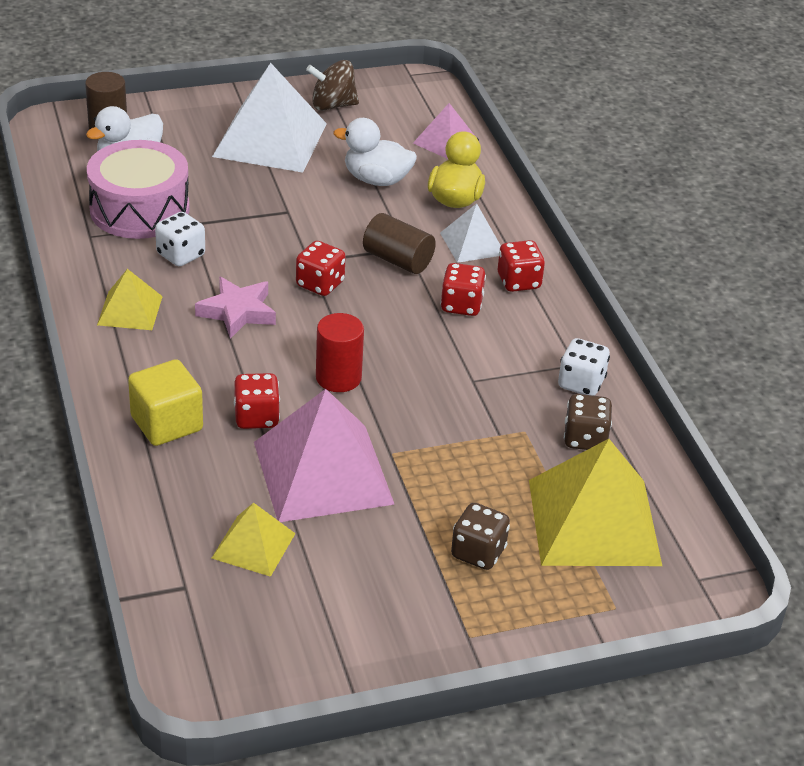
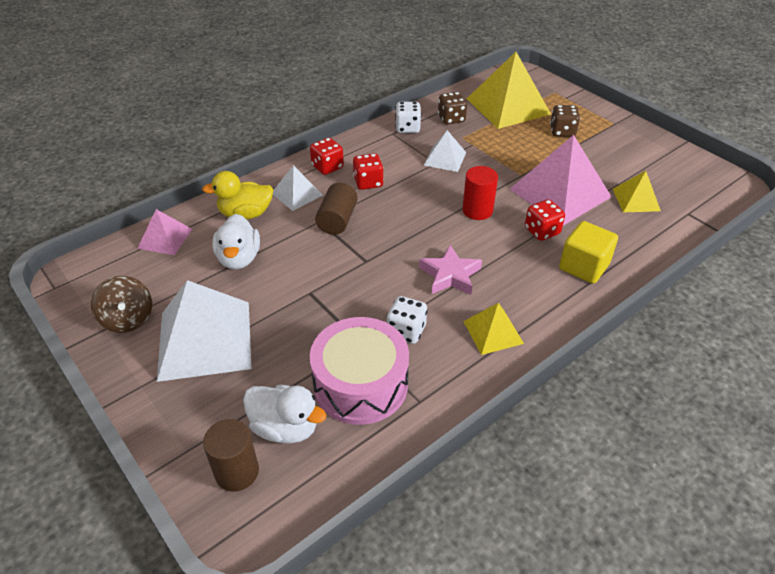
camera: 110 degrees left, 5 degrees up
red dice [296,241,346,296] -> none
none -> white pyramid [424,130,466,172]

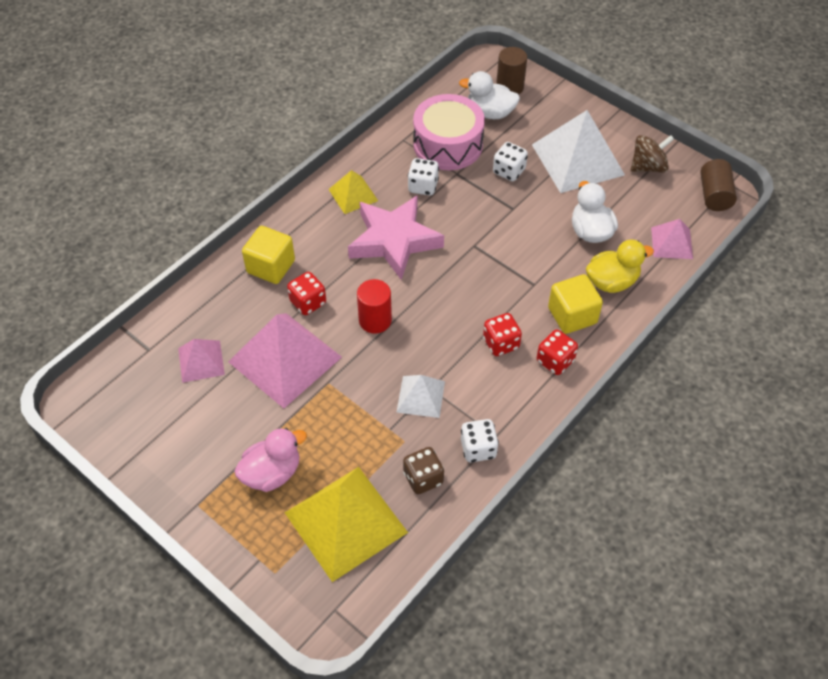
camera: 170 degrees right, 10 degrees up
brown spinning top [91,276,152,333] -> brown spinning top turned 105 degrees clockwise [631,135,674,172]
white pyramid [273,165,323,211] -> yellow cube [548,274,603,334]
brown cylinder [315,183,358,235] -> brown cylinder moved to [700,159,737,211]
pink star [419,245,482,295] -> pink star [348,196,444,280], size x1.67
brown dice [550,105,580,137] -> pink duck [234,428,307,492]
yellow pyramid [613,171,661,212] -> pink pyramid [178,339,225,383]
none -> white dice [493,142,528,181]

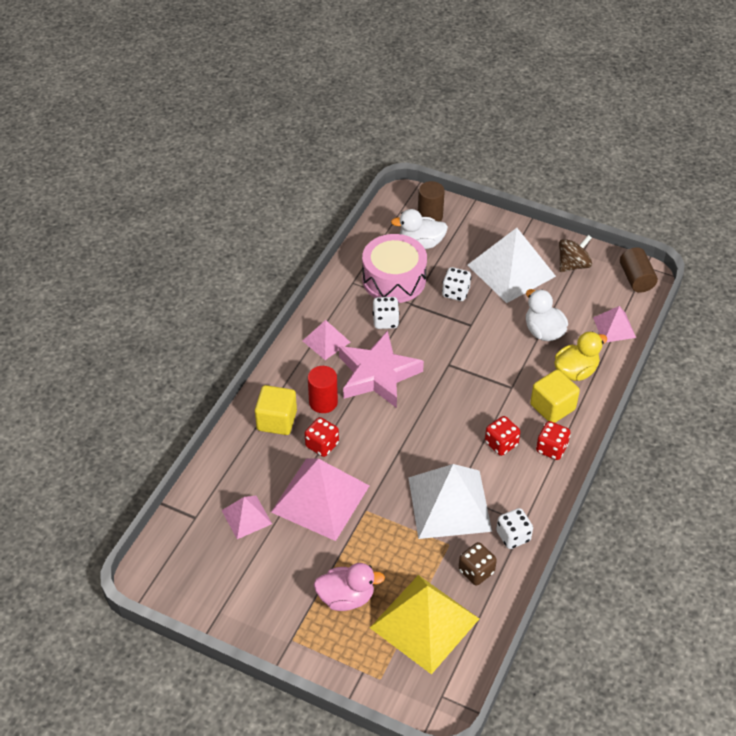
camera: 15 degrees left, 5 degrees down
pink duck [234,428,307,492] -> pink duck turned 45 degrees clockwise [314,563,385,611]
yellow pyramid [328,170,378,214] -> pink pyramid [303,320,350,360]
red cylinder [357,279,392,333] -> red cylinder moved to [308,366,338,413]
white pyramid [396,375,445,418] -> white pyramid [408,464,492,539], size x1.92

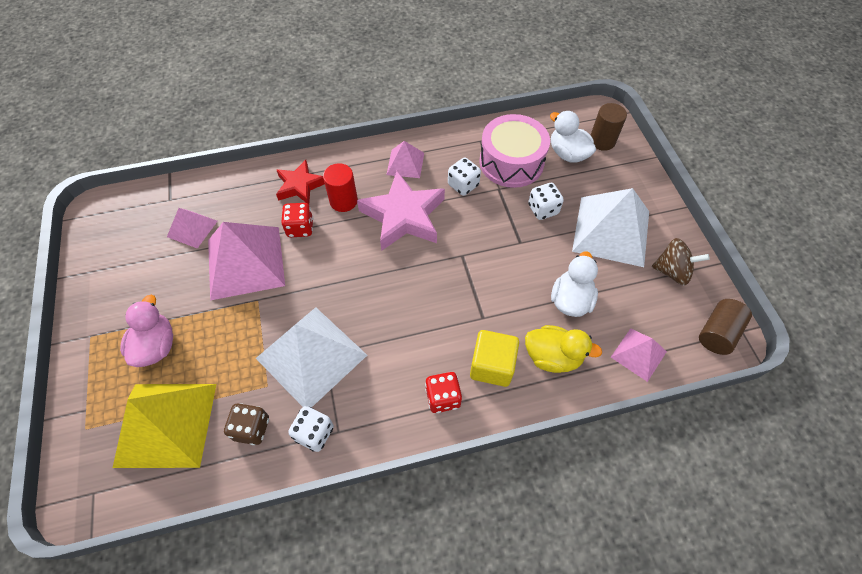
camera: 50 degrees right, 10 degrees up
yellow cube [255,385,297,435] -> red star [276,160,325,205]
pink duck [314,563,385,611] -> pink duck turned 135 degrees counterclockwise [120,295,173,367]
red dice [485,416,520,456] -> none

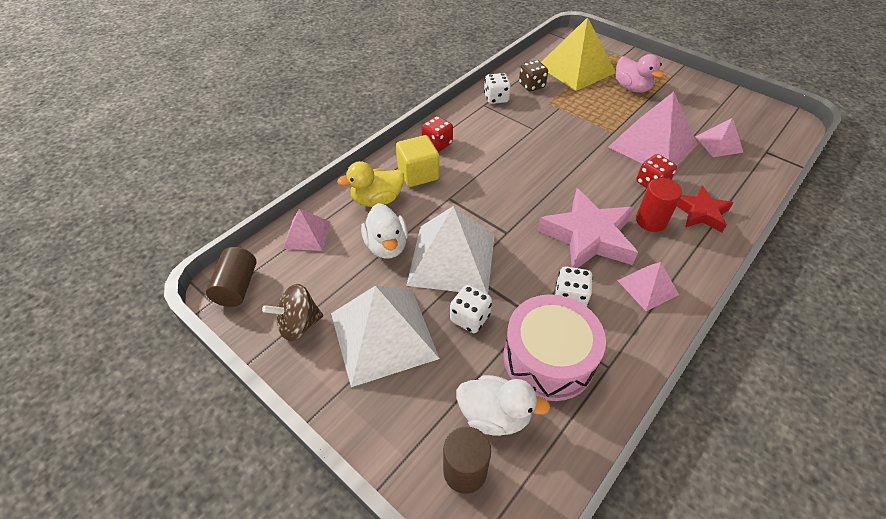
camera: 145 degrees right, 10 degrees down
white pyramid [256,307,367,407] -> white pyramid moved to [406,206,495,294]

■ What you have to do ■
Your answer should consist of all lines above that include the string "moved".

■ Answer to this problem ■
brown cylinder [315,183,358,235] -> brown cylinder moved to [700,159,737,211]
red cylinder [357,279,392,333] -> red cylinder moved to [308,366,338,413]
white pyramid [256,307,367,407] -> white pyramid moved to [406,206,495,294]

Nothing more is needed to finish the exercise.